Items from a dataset
☆ ☆ ☆ ☆ ☆

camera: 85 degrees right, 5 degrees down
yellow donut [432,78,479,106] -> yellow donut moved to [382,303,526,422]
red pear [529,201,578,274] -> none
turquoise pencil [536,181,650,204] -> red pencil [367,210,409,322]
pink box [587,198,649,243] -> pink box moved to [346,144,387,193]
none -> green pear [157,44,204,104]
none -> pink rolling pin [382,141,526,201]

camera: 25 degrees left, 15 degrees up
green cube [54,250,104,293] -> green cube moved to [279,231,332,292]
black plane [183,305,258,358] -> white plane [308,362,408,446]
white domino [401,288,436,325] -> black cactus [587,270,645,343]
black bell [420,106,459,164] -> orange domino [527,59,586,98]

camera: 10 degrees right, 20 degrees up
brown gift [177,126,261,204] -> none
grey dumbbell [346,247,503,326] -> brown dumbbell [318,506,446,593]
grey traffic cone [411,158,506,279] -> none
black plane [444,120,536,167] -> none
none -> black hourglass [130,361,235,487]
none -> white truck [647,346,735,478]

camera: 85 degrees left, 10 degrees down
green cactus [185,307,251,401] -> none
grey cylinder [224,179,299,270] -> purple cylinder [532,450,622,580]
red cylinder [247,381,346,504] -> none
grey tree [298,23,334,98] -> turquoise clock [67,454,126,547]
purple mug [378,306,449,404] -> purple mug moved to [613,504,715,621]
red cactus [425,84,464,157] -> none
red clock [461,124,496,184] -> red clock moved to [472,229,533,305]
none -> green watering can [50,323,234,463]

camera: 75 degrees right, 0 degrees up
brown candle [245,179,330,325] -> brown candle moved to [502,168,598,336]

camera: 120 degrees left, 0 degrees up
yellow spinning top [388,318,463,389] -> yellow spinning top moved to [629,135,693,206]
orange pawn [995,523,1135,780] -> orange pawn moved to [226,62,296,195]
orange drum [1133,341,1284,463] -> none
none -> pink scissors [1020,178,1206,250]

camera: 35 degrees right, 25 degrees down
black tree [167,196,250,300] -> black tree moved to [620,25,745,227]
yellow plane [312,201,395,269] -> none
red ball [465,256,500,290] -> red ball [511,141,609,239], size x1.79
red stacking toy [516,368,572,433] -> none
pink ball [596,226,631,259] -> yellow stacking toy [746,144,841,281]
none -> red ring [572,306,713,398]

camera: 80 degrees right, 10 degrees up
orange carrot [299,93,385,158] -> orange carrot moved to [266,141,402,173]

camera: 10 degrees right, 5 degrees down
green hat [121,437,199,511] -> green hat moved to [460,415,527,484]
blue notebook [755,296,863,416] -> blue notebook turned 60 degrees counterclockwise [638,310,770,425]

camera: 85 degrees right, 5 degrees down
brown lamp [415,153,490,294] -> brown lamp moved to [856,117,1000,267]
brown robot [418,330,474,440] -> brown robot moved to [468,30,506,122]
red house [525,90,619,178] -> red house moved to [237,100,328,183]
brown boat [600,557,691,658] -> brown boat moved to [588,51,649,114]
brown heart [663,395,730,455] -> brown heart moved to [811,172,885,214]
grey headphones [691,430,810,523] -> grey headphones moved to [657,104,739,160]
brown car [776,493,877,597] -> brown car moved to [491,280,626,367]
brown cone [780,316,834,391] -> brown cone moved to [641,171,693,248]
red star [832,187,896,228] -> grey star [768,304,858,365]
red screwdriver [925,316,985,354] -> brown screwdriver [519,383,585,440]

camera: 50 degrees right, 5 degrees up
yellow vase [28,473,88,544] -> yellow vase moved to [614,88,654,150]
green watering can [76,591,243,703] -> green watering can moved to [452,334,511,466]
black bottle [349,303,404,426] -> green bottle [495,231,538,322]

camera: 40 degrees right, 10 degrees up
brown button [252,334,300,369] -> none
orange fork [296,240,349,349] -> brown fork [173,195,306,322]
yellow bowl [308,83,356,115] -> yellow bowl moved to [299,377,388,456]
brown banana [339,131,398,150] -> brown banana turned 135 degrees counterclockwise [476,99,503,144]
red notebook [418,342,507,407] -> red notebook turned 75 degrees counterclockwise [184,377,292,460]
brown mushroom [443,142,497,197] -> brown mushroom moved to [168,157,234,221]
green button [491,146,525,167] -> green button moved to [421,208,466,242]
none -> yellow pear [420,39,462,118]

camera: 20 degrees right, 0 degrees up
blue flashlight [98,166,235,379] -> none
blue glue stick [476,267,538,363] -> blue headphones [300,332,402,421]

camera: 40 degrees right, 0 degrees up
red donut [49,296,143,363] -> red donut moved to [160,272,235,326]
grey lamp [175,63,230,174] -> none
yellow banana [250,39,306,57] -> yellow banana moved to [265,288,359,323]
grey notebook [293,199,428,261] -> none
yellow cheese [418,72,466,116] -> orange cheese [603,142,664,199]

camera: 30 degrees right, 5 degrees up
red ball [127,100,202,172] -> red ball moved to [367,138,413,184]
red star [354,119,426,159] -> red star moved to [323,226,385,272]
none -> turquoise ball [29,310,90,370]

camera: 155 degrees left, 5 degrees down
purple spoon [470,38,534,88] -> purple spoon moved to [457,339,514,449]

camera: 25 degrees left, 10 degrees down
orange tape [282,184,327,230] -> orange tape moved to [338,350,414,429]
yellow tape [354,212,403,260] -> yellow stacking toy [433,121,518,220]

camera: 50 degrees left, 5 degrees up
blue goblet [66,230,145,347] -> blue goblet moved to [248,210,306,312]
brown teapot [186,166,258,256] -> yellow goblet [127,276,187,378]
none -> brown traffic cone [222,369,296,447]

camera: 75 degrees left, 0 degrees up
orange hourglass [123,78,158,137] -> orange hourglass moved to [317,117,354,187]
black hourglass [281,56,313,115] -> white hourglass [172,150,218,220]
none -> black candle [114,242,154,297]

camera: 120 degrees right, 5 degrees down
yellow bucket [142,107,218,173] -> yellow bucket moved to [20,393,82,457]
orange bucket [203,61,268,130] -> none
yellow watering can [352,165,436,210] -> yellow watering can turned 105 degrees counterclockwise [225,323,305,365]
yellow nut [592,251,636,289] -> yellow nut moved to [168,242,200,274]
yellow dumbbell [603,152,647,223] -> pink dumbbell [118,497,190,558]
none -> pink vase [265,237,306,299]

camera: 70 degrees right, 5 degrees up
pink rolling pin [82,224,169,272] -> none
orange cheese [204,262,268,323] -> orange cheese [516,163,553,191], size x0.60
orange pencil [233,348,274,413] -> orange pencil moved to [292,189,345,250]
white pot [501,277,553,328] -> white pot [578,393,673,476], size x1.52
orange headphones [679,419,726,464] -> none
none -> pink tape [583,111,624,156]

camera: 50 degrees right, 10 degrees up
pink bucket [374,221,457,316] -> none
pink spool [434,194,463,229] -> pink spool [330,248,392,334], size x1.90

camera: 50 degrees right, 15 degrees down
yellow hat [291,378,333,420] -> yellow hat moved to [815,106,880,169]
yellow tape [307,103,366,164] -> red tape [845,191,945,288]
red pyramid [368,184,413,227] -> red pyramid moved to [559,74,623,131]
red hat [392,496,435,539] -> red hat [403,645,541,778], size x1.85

☆ ☆ ☆ ☆ ☆

▶ Task directions
From the first line above through the line that contains "none -> green pear [157,44,204,104]", quote each line exactly. Output nothing more.

▶ Output
camera: 85 degrees right, 5 degrees down
yellow donut [432,78,479,106] -> yellow donut moved to [382,303,526,422]
red pear [529,201,578,274] -> none
turquoise pencil [536,181,650,204] -> red pencil [367,210,409,322]
pink box [587,198,649,243] -> pink box moved to [346,144,387,193]
none -> green pear [157,44,204,104]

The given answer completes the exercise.